- Records for the task
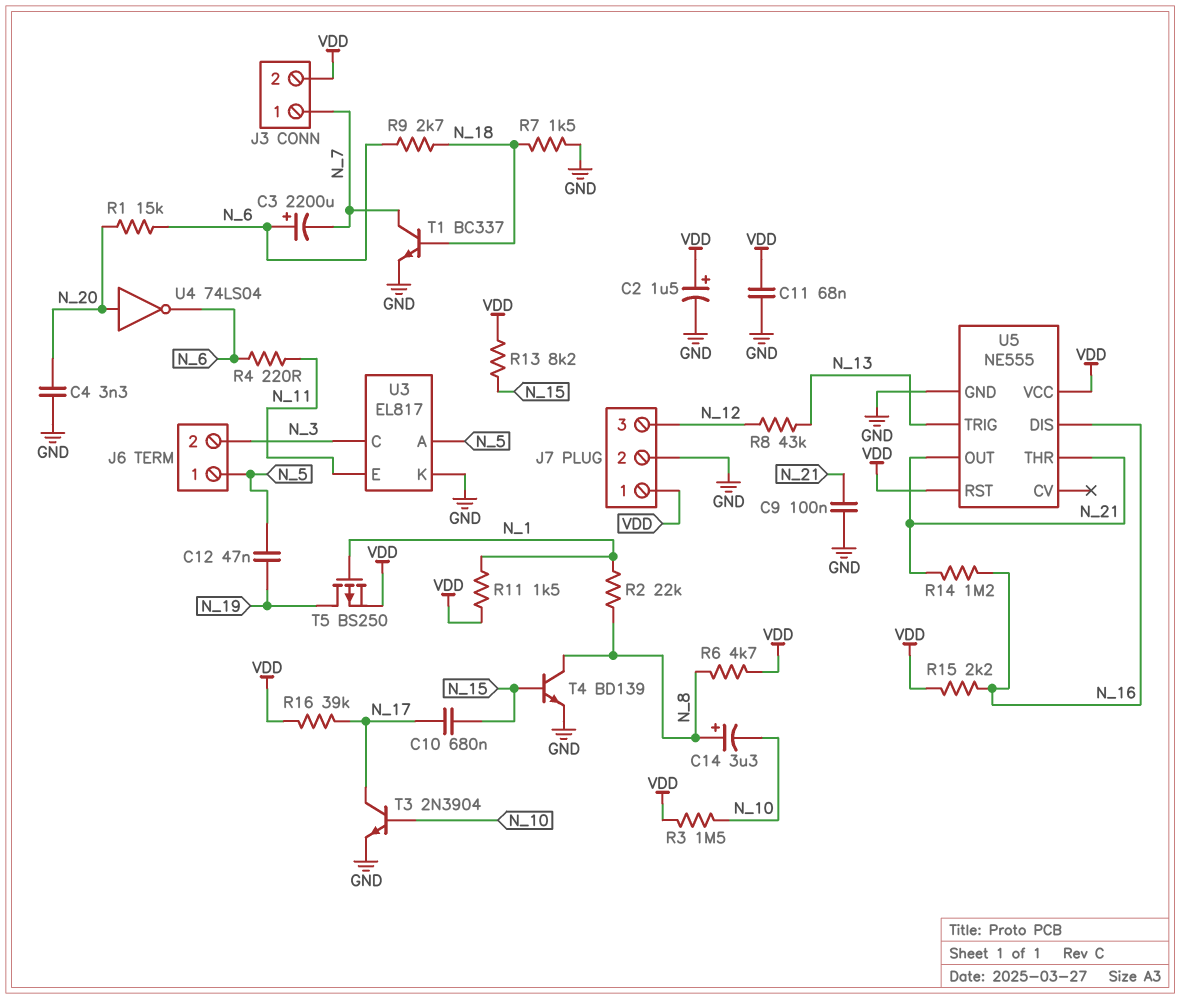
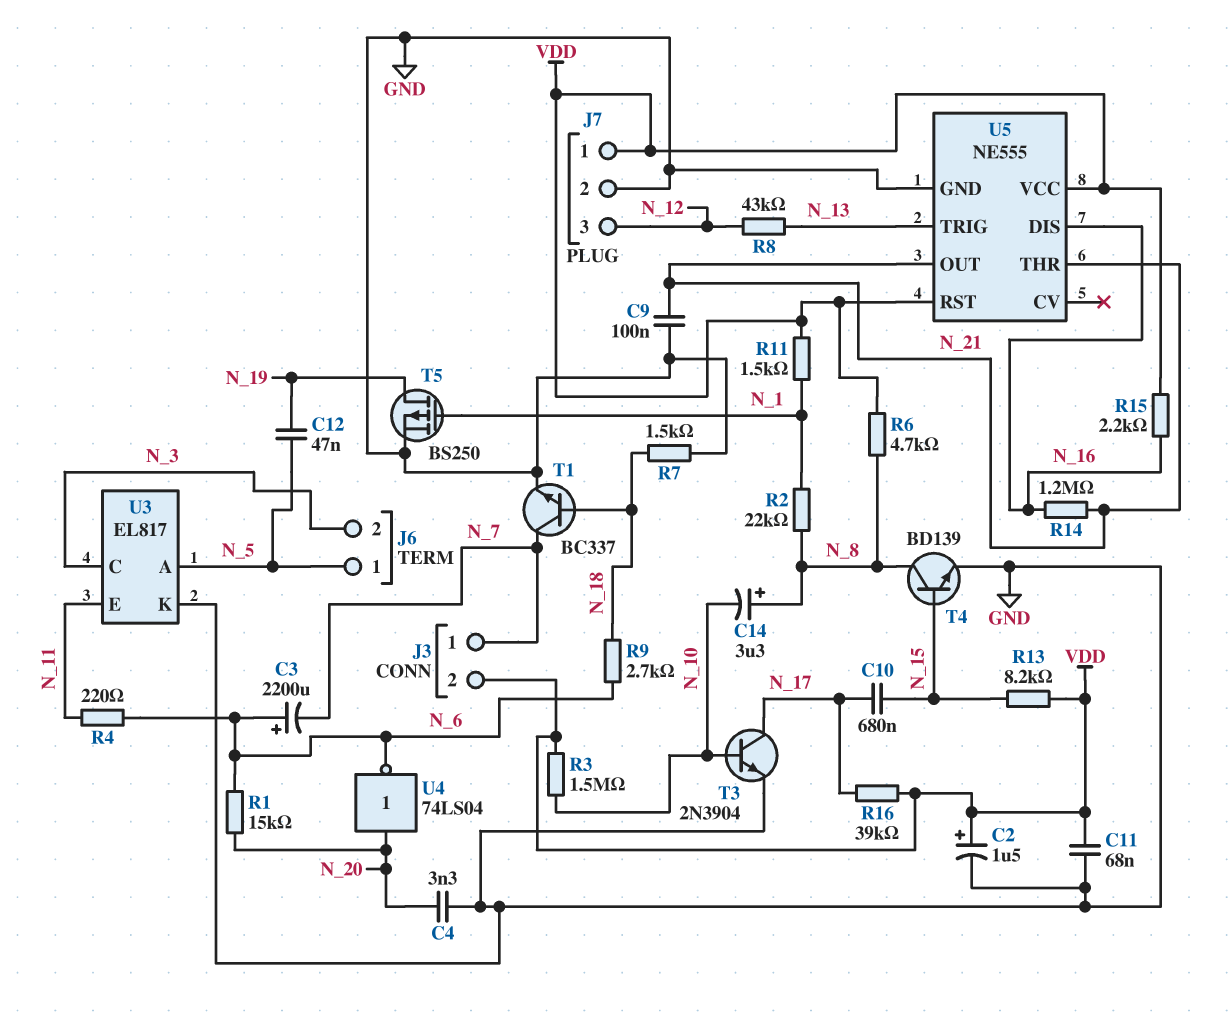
T5: PMOS BS250 (G N_1, D N_19, S VDD) -> PMOS BS250 (G N_1, D N_19, S GND)

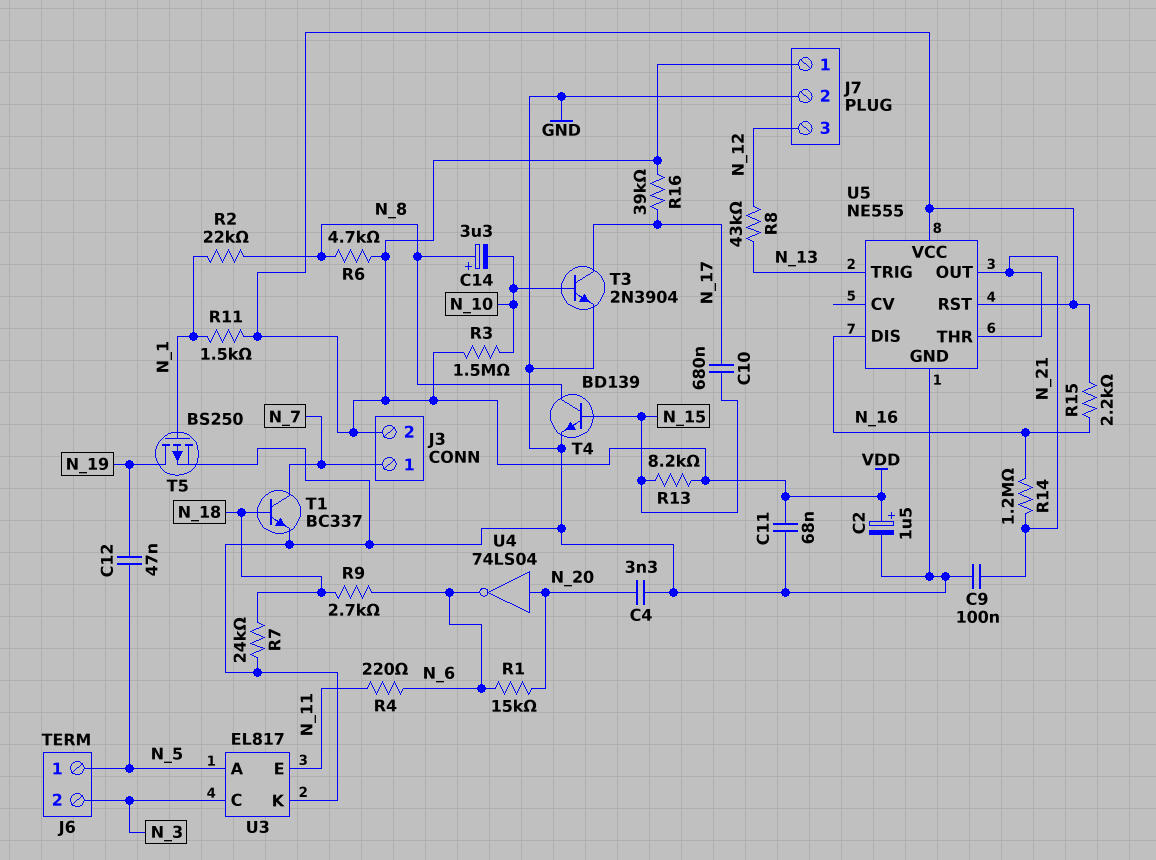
C3: 2200uF (plus N_6, minus N_7) -> none
R7: 1.5k (GND, N_18) -> 24k (GND, N_18)

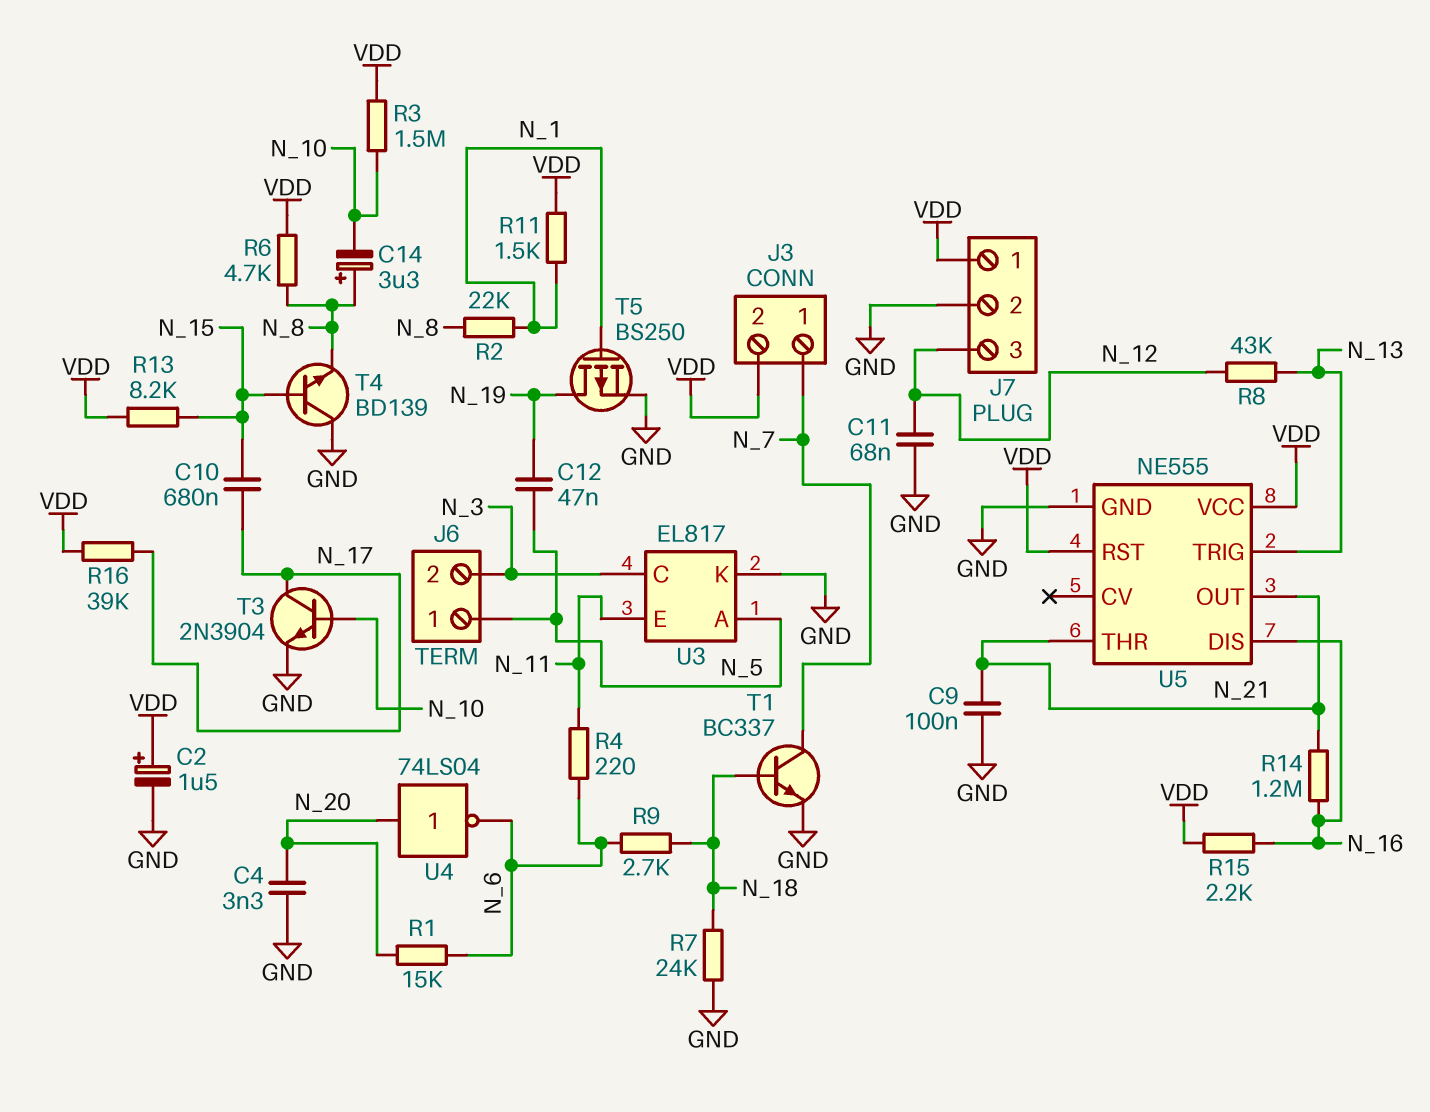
C11: 68nF (GND, VDD) -> 68nF (GND, N_12)
T4: NPN BD139 (B N_15, C N_8, E GND) -> NPN BD139 (B N_15, C GND, E N_8)

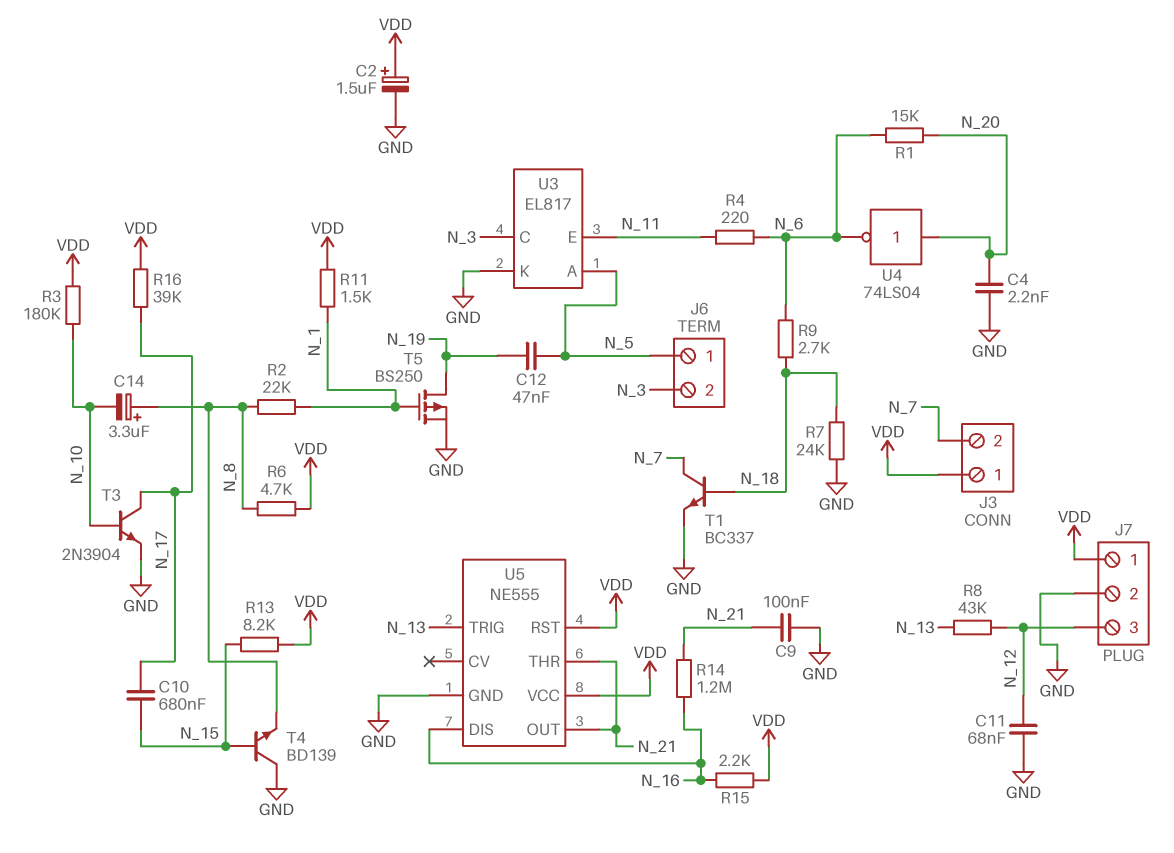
C4: 3.3nF (GND, N_20) -> 2.2nF (GND, N_20)
J3 pin 1: N_7 -> VDD
J3 pin 2: VDD -> N_7
R3: 1.5M (N_10, VDD) -> 180k (N_10, VDD)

- The problem
Only the lines from the one containing "C4: 3.3nF (GND, N_20) -> 2.2nF (GND, N_20)" through the final line of the data belong in the answer, repeated exactly.

- Answer space
C4: 3.3nF (GND, N_20) -> 2.2nF (GND, N_20)
J3 pin 1: N_7 -> VDD
J3 pin 2: VDD -> N_7
R3: 1.5M (N_10, VDD) -> 180k (N_10, VDD)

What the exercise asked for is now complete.